## Records to process:
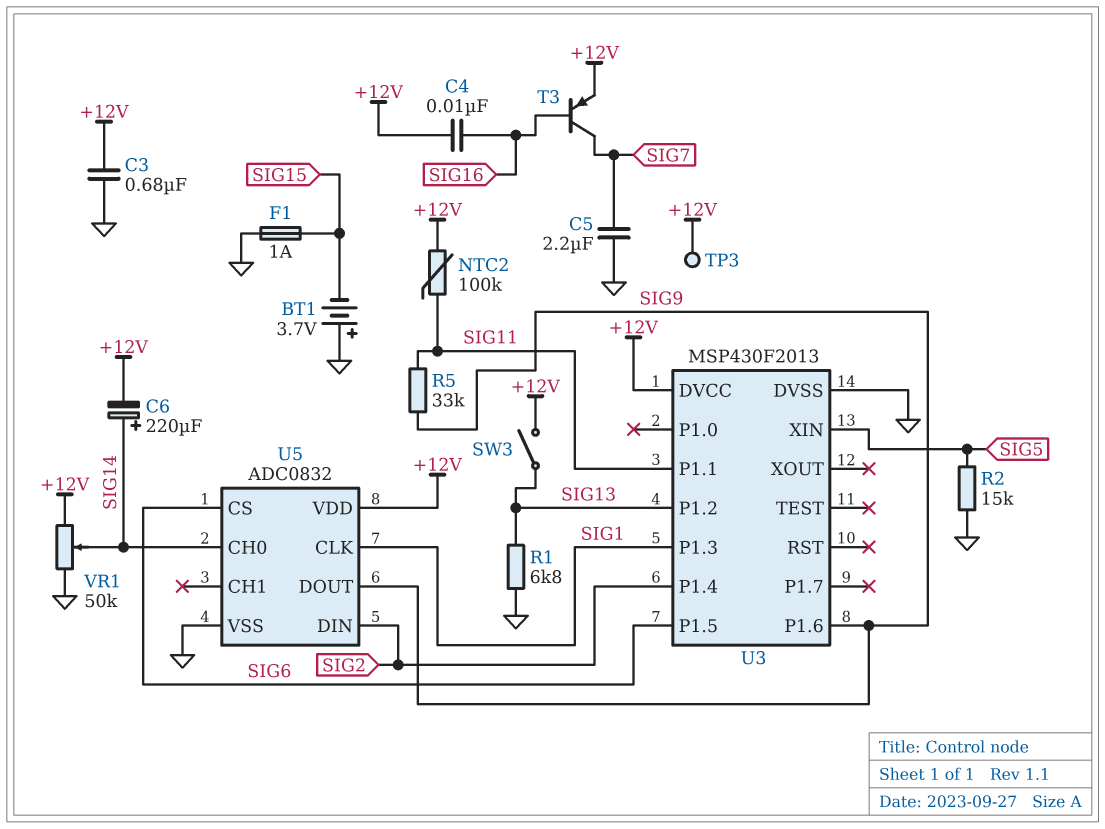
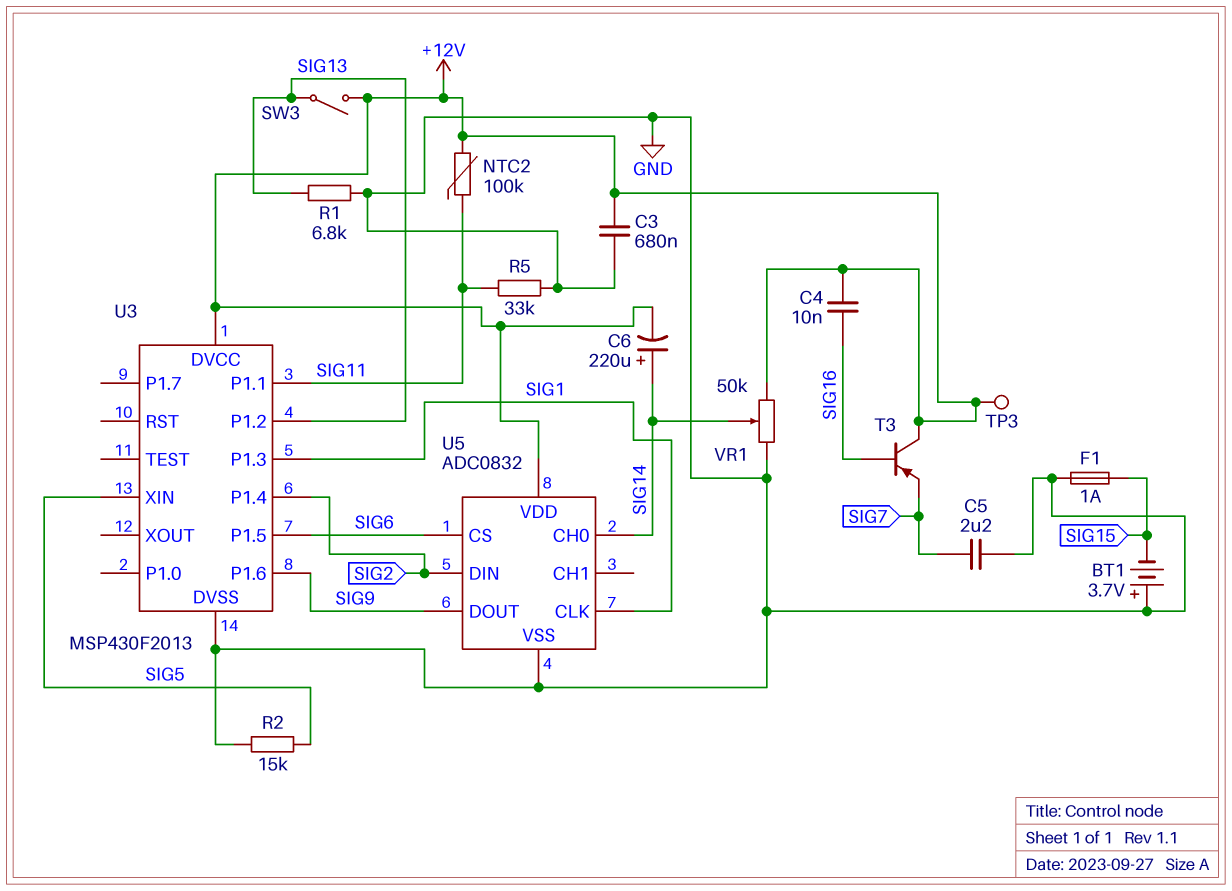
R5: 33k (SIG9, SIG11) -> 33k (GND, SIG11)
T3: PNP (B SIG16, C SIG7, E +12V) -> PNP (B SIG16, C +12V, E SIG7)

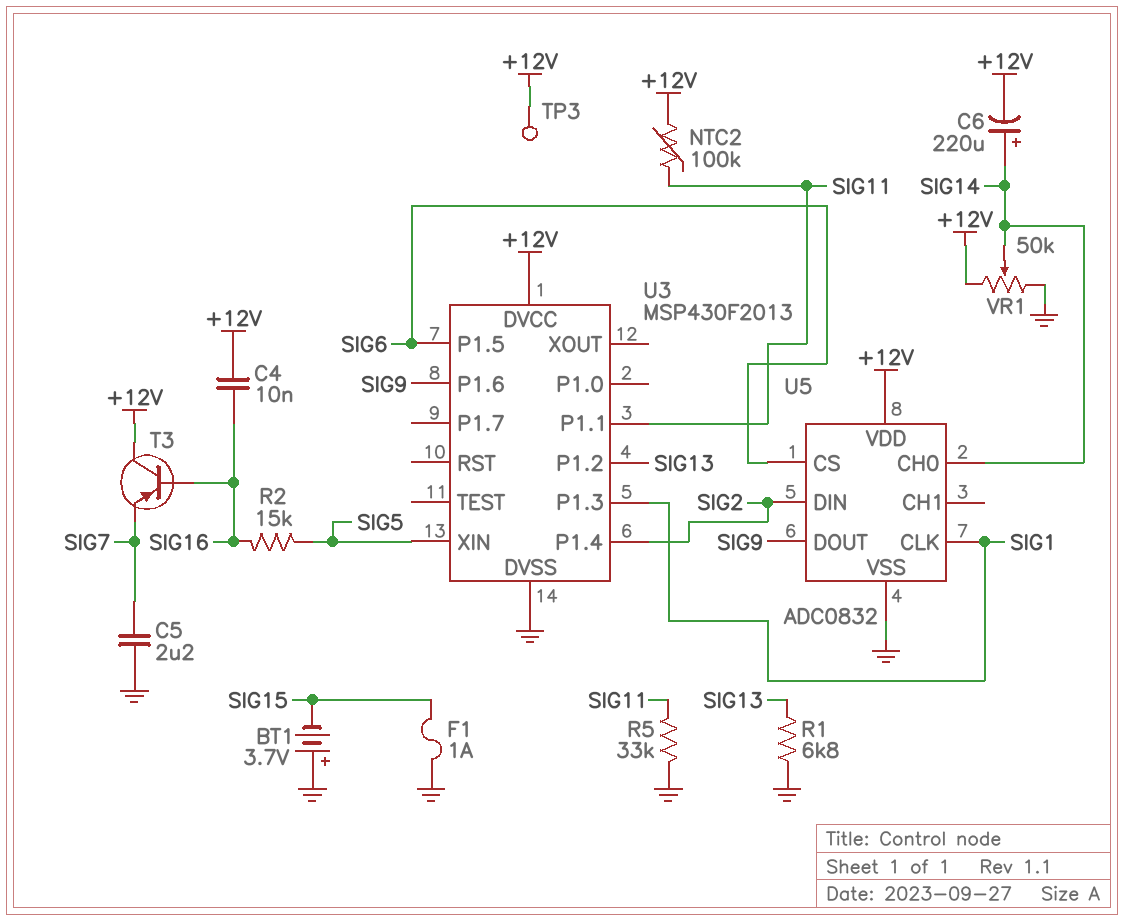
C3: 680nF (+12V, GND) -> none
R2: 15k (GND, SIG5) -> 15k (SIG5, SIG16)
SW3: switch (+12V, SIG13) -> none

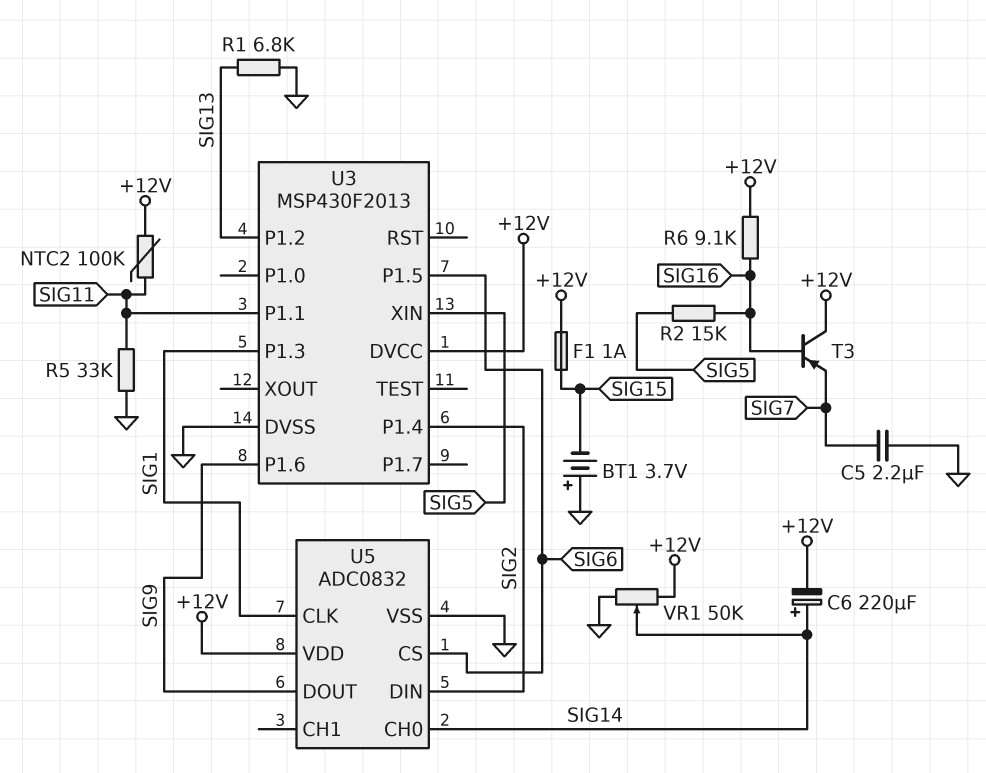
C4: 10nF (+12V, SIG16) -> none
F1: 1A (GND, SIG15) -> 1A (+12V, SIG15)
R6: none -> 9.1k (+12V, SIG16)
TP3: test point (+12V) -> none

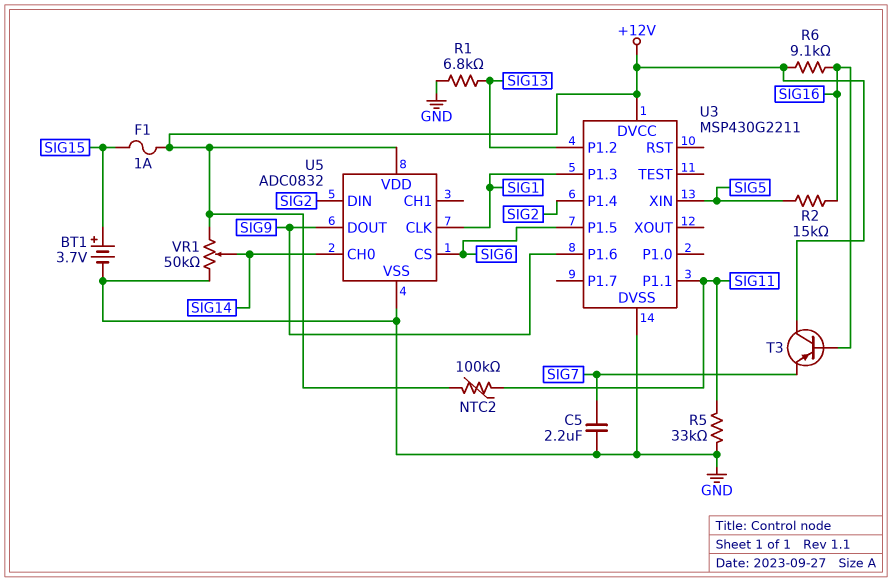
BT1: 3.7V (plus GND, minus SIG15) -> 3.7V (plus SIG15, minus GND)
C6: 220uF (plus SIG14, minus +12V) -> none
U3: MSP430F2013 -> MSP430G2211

...

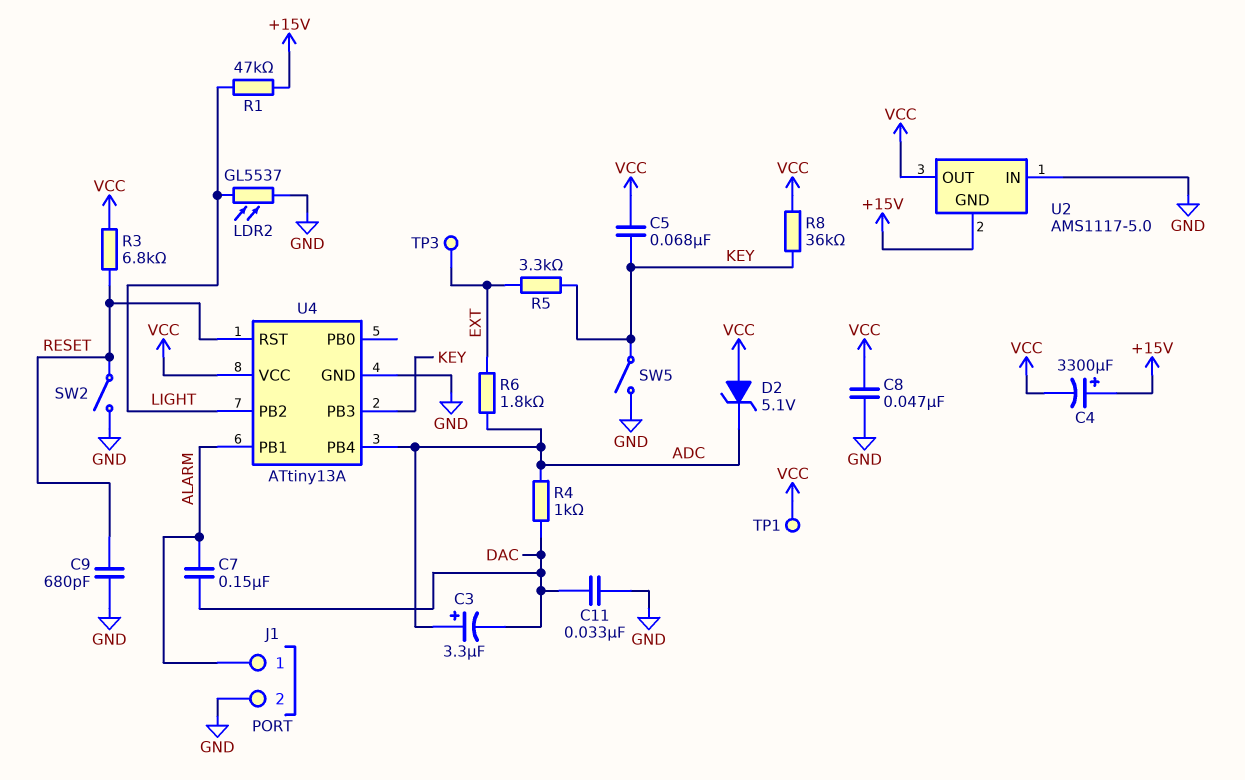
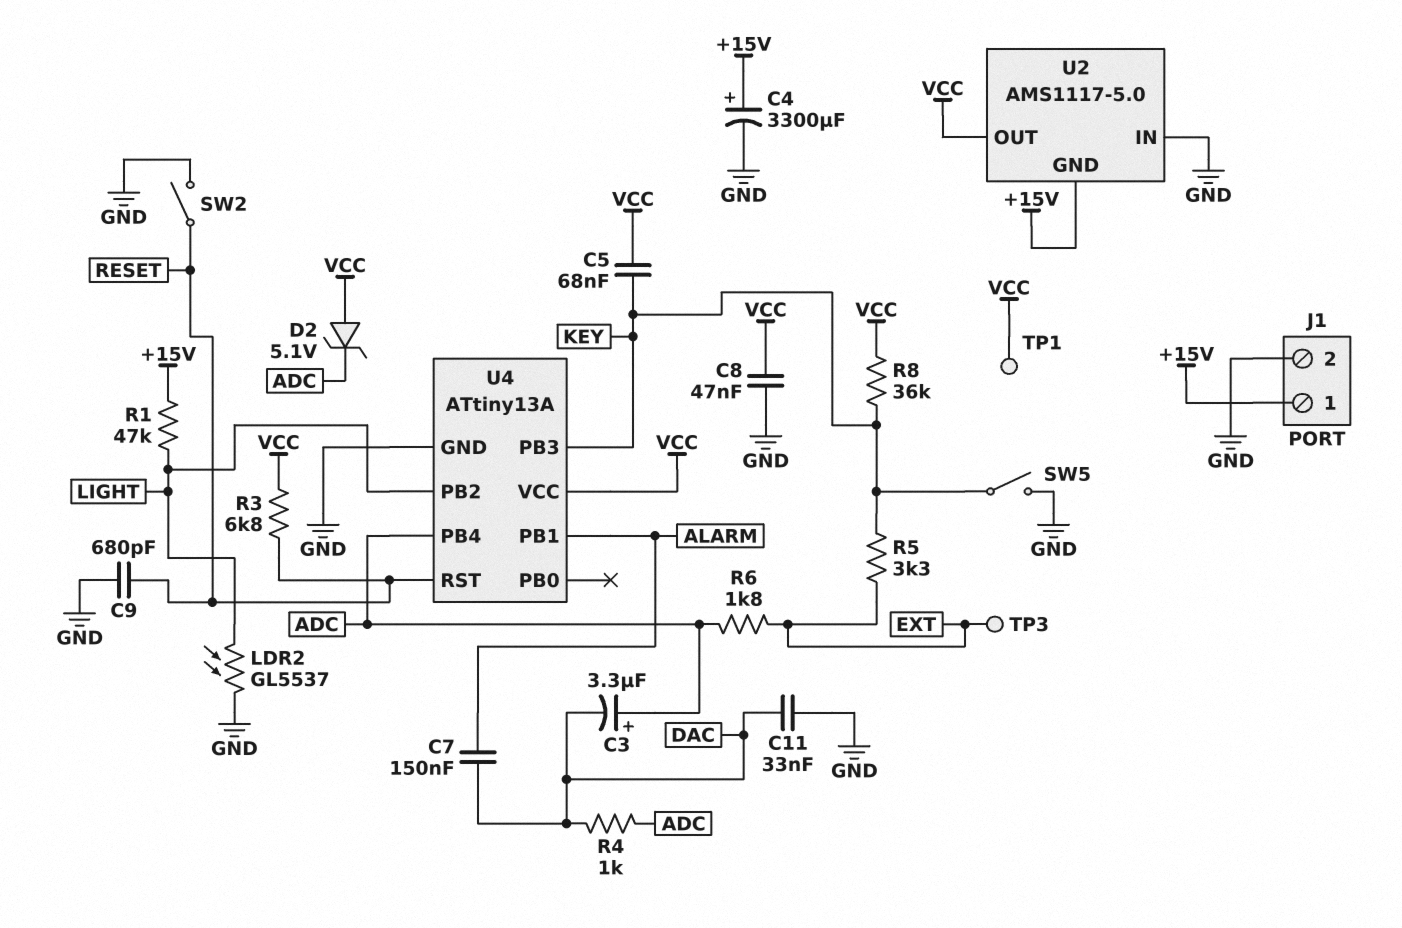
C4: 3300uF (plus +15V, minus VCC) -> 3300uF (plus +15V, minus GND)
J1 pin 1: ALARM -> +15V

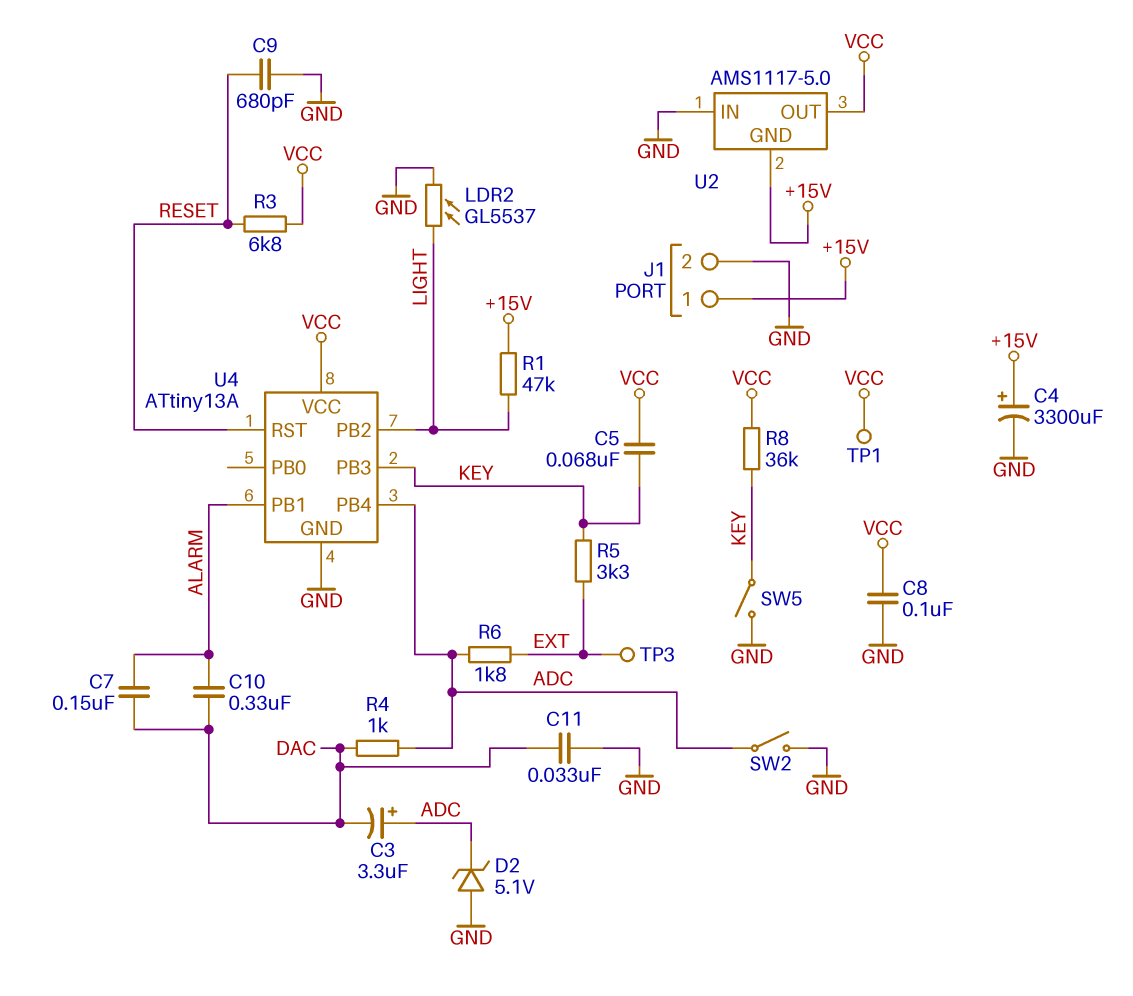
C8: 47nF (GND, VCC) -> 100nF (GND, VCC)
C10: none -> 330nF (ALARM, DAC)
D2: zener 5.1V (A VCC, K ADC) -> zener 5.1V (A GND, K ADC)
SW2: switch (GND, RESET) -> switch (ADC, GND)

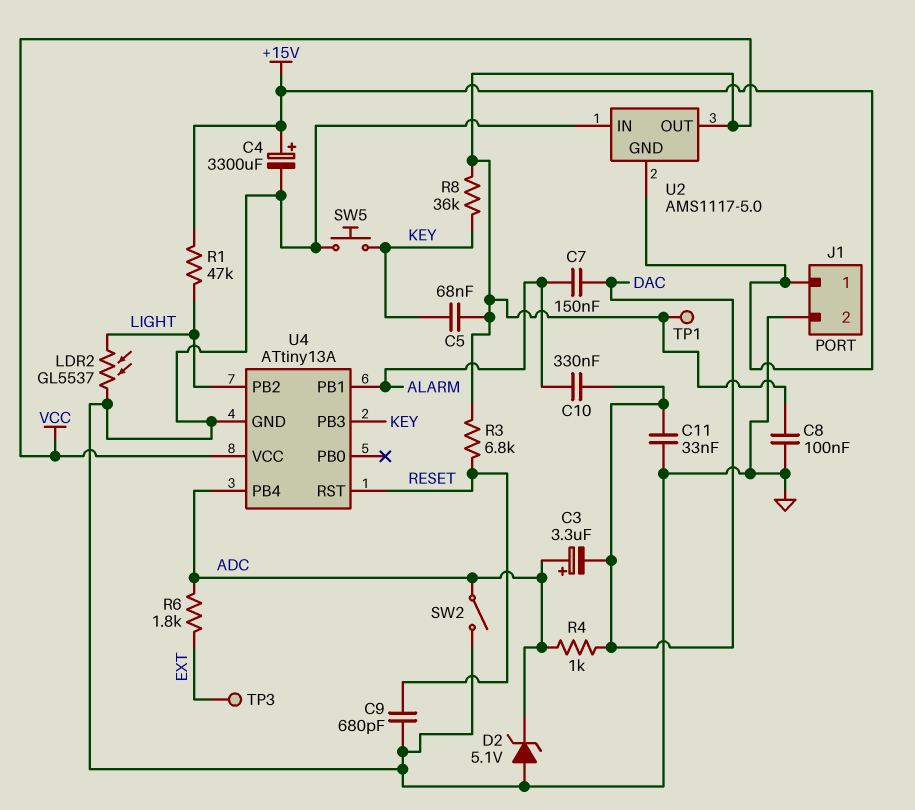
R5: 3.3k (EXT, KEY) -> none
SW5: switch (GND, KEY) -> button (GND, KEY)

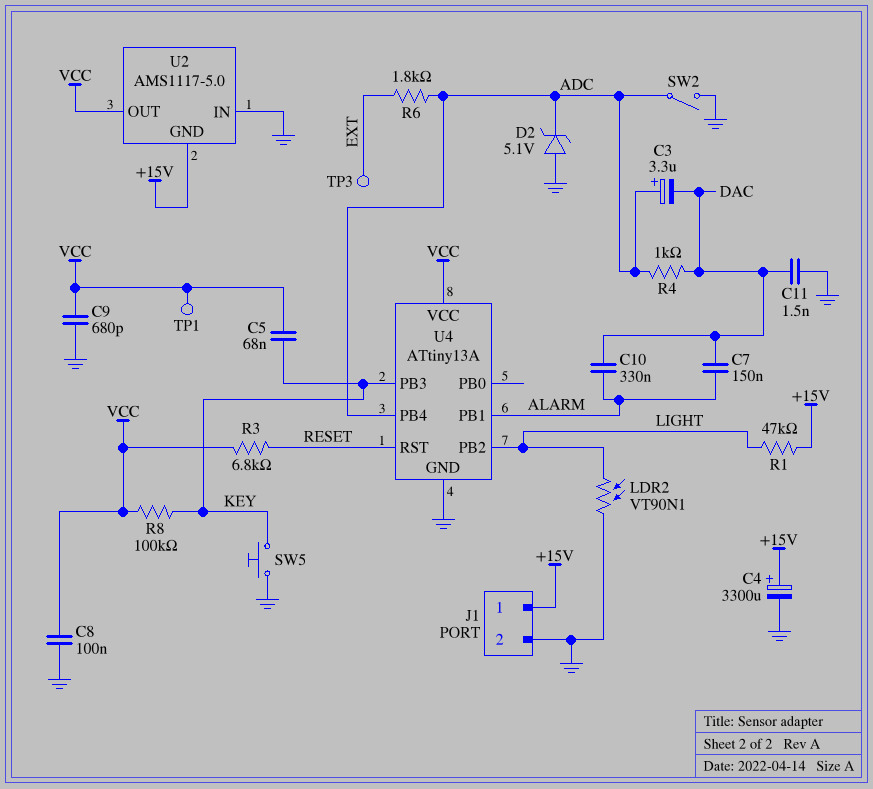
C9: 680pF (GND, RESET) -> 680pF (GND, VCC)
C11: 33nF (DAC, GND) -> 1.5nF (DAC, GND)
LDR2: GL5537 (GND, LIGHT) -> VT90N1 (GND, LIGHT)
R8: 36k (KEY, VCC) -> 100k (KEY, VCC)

## Brief:
The lines above starting at the one that holds "C3: 680nF (+12V, GND) -> none" and ending at the one that holds "U3: MSP430F2013 -> MSP430G2211" are to be written out exactly, ends included, and no pictures are to be copied.

## Exercise output:
C3: 680nF (+12V, GND) -> none
R2: 15k (GND, SIG5) -> 15k (SIG5, SIG16)
SW3: switch (+12V, SIG13) -> none

C4: 10nF (+12V, SIG16) -> none
F1: 1A (GND, SIG15) -> 1A (+12V, SIG15)
R6: none -> 9.1k (+12V, SIG16)
TP3: test point (+12V) -> none

BT1: 3.7V (plus GND, minus SIG15) -> 3.7V (plus SIG15, minus GND)
C6: 220uF (plus SIG14, minus +12V) -> none
U3: MSP430F2013 -> MSP430G2211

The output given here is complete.